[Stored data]
------------------------------------
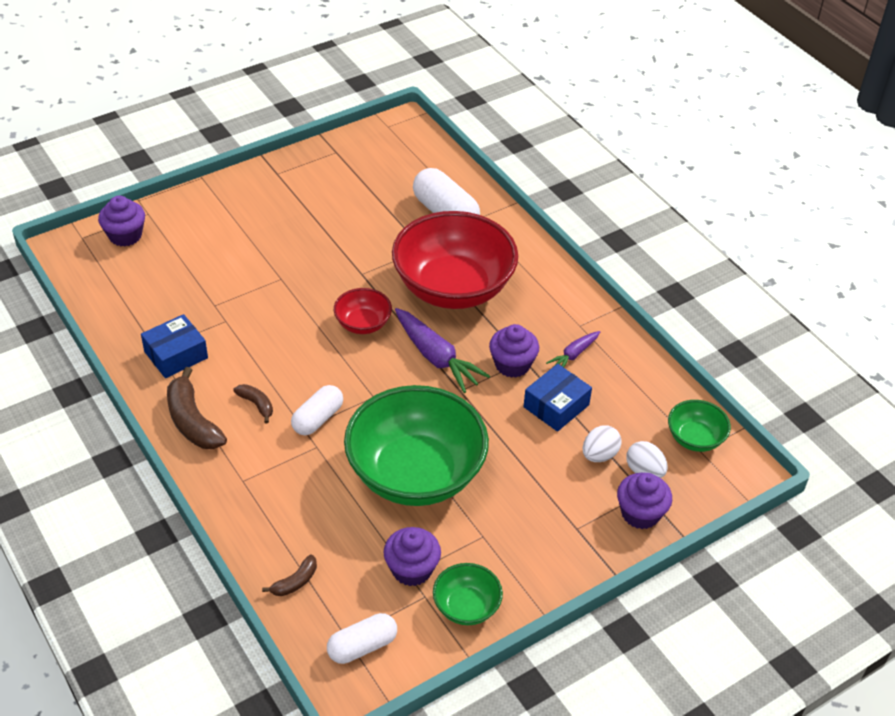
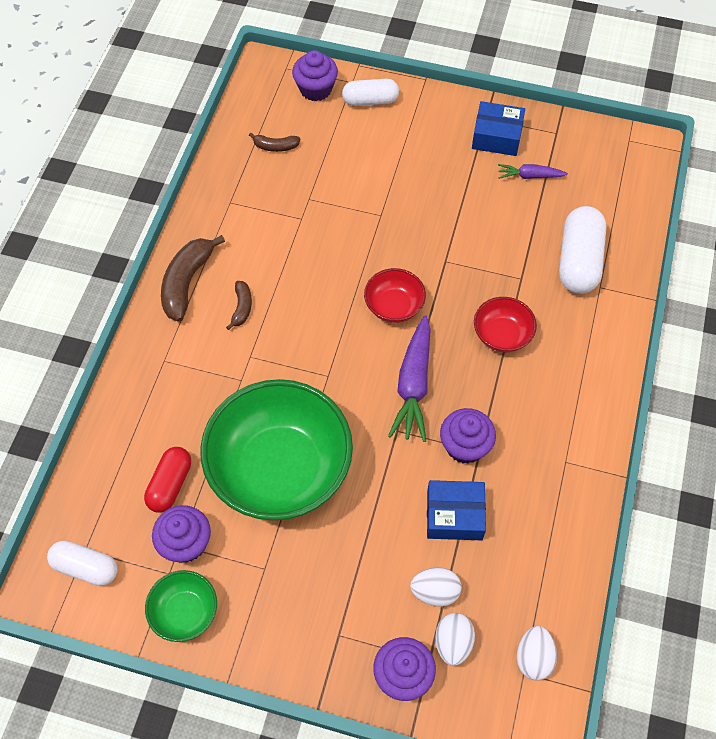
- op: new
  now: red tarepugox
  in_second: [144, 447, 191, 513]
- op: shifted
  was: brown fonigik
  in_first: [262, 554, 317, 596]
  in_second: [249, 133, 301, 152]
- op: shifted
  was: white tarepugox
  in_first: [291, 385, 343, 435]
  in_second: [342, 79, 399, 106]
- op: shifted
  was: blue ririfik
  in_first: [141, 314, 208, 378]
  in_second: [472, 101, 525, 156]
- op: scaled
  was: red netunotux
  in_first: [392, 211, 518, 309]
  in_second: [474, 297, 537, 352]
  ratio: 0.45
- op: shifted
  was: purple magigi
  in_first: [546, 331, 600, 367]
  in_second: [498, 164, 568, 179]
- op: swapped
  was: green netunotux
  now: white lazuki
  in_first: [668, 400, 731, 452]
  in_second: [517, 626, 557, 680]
------------------------------------
Copy exactly the lines that begin with the one containing "- op: swapped" and continue to the end of the records, both included, and nothing more.

- op: swapped
  was: green netunotux
  now: white lazuki
  in_first: [668, 400, 731, 452]
  in_second: [517, 626, 557, 680]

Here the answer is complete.